From the line containing "[532,195,625,314] (first image)" down to the line containing "[744,393,821,450]" in the records below, reproduce every line exactly, ends included, and omit all others.

===== Record excerpts

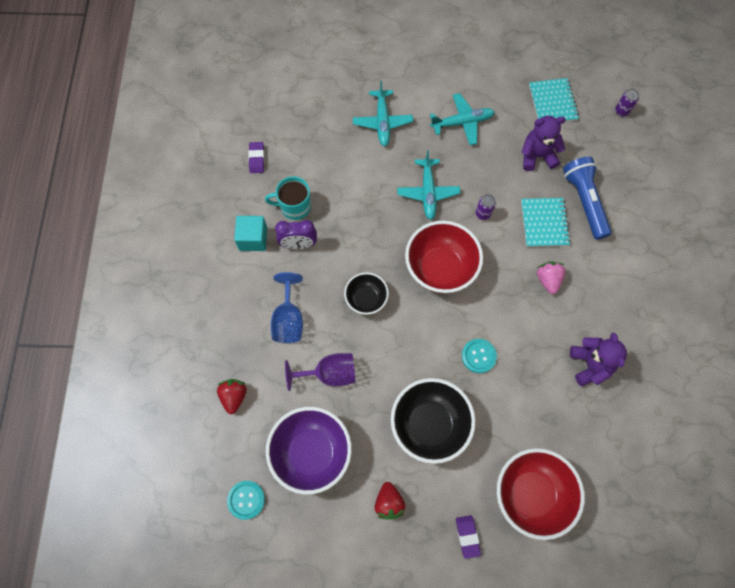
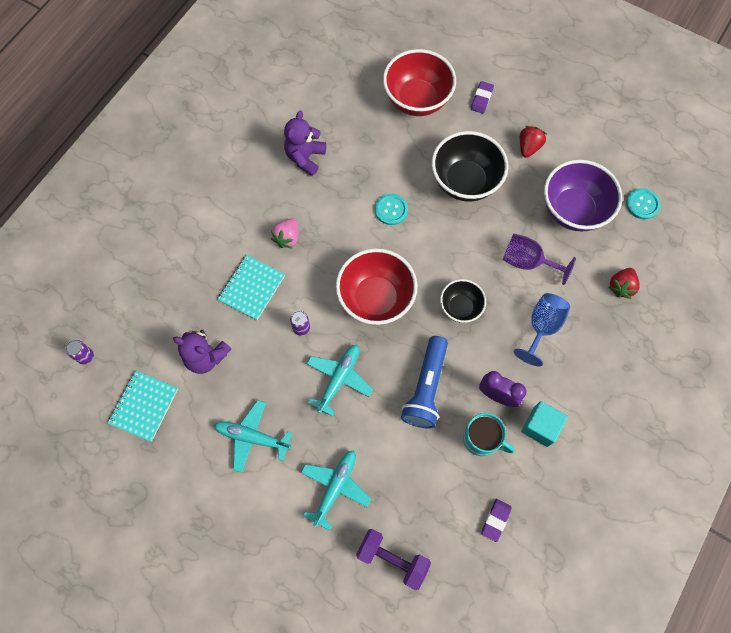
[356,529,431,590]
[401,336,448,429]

==========
===== Record excerpts

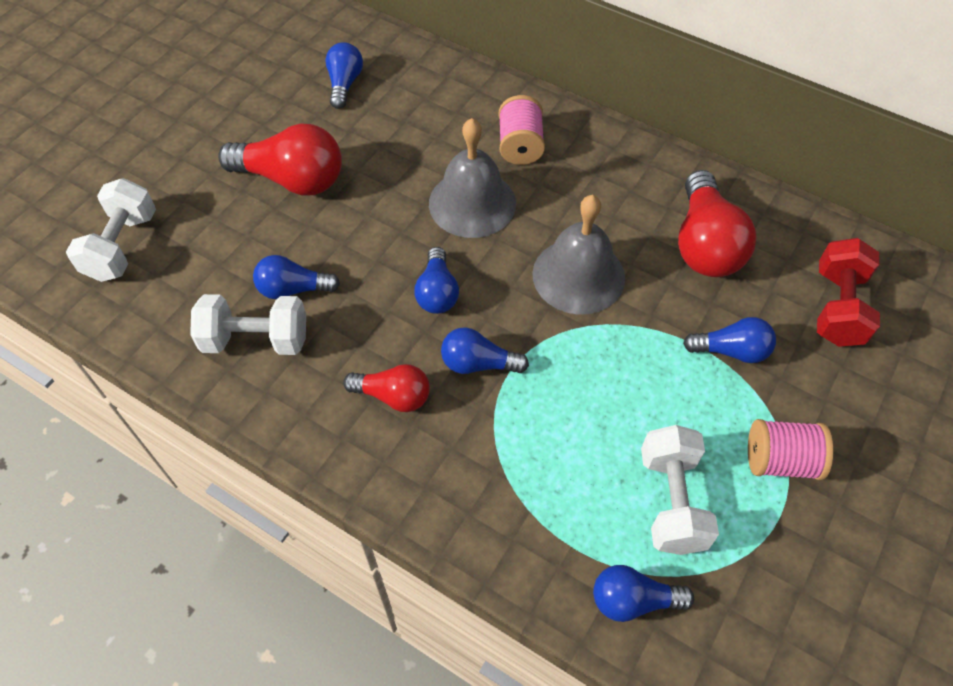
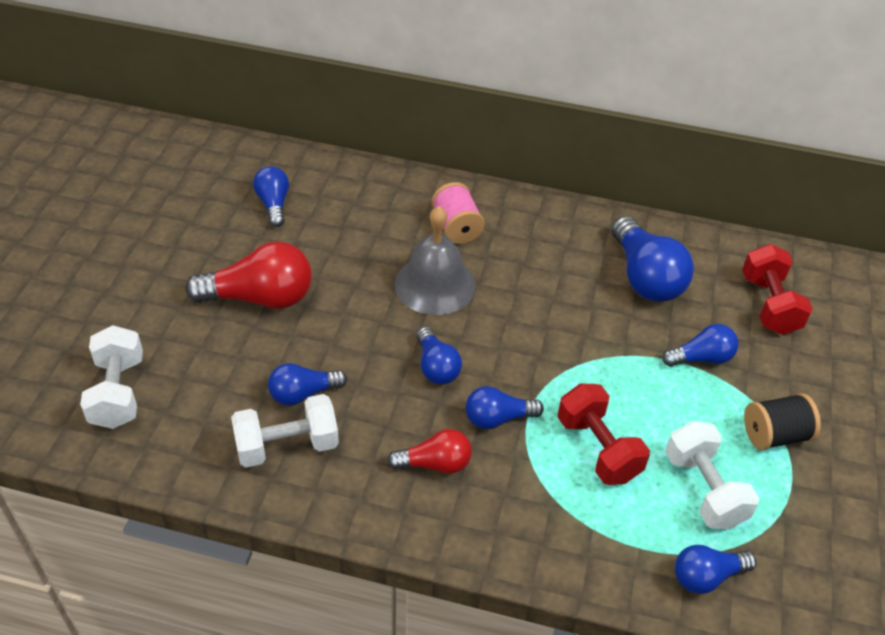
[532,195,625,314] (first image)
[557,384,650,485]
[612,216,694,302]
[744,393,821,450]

==========
===== Record excerpts

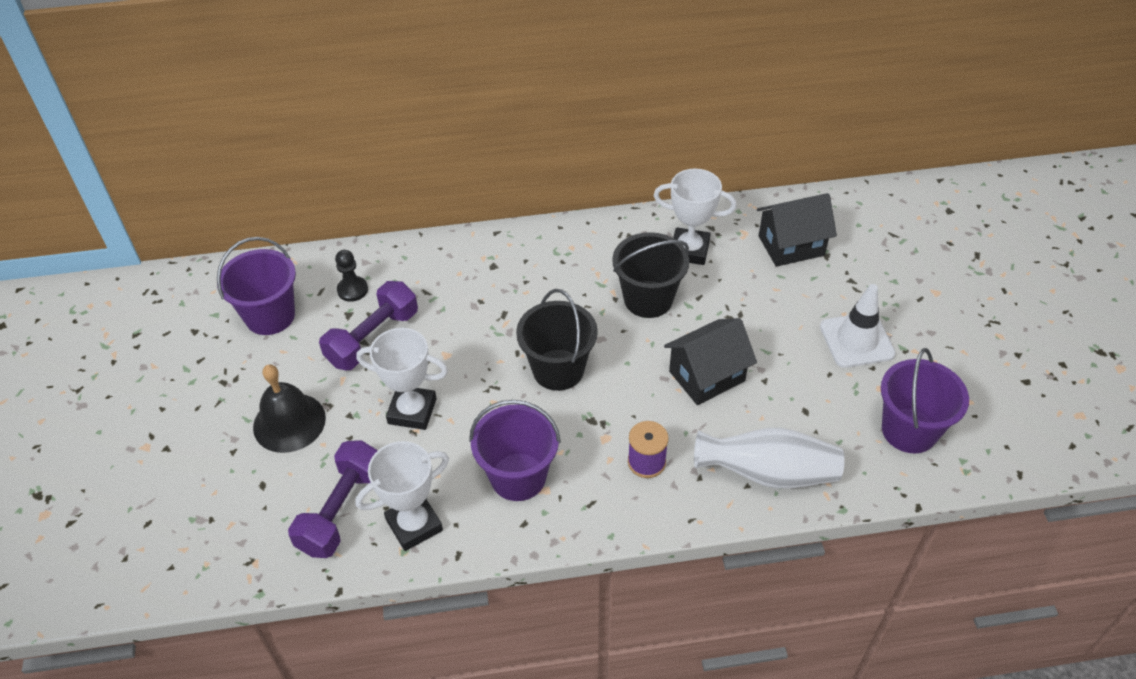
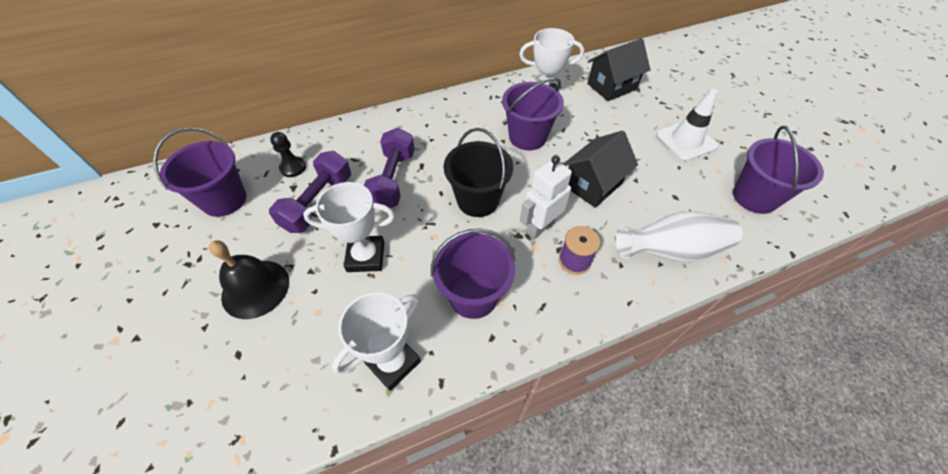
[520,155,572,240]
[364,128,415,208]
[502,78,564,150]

==========

== Output for this task ==
[532,195,625,314] (first image)
[557,384,650,485]
[612,216,694,302]
[744,393,821,450]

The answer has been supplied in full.